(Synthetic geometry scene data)
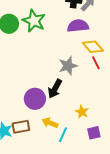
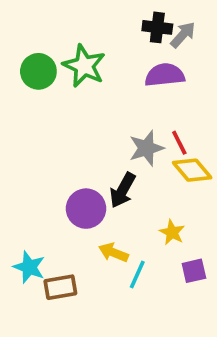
yellow diamond: (93, 47) -> (192, 170), moved
red line: (96, 63) -> (179, 143), moved
brown rectangle: (21, 127) -> (60, 287), moved

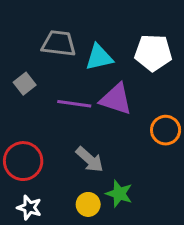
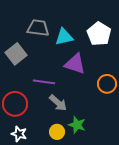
white pentagon: (153, 53) -> (99, 34), turned 30
gray square: (25, 84) -> (16, 54), size x1.5
purple line: (74, 104) -> (44, 82), moved

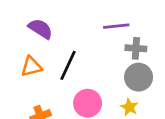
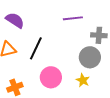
gray cross: (136, 48) -> (99, 35), moved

**TASK GOAL**
Give again, word for word, the lines above from the one with "red line: (96, 63) -> (179, 143), moved" through the final line of the data, both ends included. Do not copy any picture.

**TASK SOLUTION**
red line: (96, 63) -> (179, 143), moved
brown rectangle: (21, 127) -> (60, 287), moved

white pentagon: (153, 53) -> (99, 34), turned 30
gray square: (25, 84) -> (16, 54), size x1.5
purple line: (74, 104) -> (44, 82), moved

gray cross: (136, 48) -> (99, 35), moved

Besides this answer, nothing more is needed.